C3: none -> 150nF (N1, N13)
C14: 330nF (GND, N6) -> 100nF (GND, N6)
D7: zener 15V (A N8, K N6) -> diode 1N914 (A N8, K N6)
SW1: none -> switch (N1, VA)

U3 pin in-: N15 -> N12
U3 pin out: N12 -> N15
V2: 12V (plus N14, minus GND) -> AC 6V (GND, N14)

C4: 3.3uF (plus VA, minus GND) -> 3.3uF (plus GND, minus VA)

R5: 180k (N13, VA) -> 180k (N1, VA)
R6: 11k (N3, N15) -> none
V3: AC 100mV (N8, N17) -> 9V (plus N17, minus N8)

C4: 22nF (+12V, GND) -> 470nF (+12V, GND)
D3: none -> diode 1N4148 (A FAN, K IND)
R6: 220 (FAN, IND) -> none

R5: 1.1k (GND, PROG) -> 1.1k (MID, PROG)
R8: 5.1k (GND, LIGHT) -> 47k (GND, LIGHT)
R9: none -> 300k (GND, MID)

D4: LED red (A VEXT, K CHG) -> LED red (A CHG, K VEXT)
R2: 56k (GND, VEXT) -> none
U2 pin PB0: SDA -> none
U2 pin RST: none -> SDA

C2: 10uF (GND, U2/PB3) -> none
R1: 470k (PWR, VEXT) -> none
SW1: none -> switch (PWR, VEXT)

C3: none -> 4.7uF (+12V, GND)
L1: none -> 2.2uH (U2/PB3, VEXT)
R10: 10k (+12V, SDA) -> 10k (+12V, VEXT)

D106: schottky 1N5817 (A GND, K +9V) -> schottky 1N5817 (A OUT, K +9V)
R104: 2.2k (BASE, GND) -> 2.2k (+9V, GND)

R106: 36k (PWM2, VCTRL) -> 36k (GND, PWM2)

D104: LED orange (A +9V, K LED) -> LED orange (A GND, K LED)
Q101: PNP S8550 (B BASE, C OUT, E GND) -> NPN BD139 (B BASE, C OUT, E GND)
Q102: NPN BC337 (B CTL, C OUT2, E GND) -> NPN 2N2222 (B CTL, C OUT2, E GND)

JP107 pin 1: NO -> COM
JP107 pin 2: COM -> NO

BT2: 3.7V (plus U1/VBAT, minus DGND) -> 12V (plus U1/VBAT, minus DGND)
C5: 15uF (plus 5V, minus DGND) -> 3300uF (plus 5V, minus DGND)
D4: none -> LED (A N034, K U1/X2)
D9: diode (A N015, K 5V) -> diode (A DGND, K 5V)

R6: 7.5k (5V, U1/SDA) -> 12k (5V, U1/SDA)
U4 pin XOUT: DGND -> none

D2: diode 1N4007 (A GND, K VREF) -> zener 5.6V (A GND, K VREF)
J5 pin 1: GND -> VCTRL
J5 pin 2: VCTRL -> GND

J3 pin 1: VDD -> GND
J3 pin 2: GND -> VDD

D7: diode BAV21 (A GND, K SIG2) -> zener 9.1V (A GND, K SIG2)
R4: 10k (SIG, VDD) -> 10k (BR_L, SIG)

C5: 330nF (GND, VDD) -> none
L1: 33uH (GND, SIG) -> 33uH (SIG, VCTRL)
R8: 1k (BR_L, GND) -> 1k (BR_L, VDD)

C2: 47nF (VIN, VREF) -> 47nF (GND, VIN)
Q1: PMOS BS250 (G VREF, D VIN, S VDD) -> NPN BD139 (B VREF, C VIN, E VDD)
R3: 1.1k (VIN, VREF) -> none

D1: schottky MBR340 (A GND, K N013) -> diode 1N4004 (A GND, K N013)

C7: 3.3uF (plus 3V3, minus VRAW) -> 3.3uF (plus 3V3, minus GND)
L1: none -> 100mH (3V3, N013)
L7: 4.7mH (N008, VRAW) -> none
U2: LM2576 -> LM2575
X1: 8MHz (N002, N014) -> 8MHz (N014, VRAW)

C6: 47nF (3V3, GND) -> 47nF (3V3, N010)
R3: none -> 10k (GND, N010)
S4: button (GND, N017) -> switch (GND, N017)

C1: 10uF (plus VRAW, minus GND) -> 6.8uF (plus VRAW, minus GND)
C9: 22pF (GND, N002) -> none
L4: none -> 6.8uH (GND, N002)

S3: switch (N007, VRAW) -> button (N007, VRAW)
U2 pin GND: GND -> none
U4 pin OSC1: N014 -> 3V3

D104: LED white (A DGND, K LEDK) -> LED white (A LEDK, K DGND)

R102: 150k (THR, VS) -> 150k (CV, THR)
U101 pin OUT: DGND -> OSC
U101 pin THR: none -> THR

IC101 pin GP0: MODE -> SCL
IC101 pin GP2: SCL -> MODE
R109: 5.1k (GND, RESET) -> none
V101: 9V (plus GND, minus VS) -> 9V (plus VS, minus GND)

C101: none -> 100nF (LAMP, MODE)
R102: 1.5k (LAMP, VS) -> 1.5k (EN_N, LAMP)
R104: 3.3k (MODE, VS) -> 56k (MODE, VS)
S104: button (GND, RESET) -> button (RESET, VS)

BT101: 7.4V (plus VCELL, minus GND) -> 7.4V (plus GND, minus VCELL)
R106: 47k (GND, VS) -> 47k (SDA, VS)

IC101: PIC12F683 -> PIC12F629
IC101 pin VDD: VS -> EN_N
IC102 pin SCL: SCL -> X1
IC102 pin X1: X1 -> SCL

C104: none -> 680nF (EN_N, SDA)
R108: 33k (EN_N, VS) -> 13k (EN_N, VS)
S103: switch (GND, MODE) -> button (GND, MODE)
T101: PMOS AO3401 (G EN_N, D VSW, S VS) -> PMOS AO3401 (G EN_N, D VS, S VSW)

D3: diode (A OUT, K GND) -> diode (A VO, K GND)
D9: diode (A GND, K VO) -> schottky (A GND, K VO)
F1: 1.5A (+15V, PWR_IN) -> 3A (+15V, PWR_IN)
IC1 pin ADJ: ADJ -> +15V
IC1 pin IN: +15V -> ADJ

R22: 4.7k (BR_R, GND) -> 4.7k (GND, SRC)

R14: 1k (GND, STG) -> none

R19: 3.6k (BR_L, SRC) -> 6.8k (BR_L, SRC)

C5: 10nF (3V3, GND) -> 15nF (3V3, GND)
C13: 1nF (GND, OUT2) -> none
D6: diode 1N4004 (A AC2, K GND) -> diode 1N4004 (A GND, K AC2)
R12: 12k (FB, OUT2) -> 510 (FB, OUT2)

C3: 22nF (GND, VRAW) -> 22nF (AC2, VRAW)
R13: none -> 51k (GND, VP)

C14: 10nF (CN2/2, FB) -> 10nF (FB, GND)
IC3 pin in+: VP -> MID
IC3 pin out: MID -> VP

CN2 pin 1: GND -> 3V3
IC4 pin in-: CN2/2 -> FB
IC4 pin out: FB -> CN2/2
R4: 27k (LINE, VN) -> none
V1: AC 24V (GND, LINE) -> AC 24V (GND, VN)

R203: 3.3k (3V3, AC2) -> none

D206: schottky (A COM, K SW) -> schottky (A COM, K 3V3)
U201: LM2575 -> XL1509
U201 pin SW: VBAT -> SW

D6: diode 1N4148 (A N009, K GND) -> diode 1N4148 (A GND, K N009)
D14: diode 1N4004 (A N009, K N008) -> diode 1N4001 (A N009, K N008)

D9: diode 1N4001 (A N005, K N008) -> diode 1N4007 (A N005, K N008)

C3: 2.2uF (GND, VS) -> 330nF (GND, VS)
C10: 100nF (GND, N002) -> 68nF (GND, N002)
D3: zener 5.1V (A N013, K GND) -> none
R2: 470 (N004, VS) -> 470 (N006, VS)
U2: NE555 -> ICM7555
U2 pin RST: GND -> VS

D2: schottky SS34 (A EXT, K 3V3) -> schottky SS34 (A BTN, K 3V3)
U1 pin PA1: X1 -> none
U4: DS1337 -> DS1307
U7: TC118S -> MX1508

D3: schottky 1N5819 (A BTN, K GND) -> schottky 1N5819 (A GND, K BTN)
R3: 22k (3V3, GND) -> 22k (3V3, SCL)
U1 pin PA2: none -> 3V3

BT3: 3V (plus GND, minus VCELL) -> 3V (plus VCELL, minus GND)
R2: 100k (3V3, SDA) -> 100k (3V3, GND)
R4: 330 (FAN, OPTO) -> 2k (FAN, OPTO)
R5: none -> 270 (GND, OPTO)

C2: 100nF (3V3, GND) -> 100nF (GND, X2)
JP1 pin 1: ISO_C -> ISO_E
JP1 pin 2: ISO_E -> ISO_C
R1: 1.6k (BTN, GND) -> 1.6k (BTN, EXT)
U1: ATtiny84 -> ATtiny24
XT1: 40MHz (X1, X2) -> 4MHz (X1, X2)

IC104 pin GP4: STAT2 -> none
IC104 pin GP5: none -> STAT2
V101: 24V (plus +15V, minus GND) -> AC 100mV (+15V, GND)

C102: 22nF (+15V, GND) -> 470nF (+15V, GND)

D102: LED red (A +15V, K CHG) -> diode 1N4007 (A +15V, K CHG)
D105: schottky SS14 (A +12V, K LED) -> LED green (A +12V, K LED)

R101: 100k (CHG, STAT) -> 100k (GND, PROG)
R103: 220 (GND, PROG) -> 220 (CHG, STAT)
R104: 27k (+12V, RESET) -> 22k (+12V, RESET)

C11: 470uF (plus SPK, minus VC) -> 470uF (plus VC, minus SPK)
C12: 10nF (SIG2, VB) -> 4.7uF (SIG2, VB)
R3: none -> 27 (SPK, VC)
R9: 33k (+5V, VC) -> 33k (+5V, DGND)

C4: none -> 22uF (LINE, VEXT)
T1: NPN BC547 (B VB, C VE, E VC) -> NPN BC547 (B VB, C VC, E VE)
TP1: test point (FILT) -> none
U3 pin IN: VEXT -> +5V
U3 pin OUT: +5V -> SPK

####

**WHAT YOU NEED TO DO**: State how many lines of the material contain the string "PMOS", with no other words.

**EXERCISE ANSWER**: 2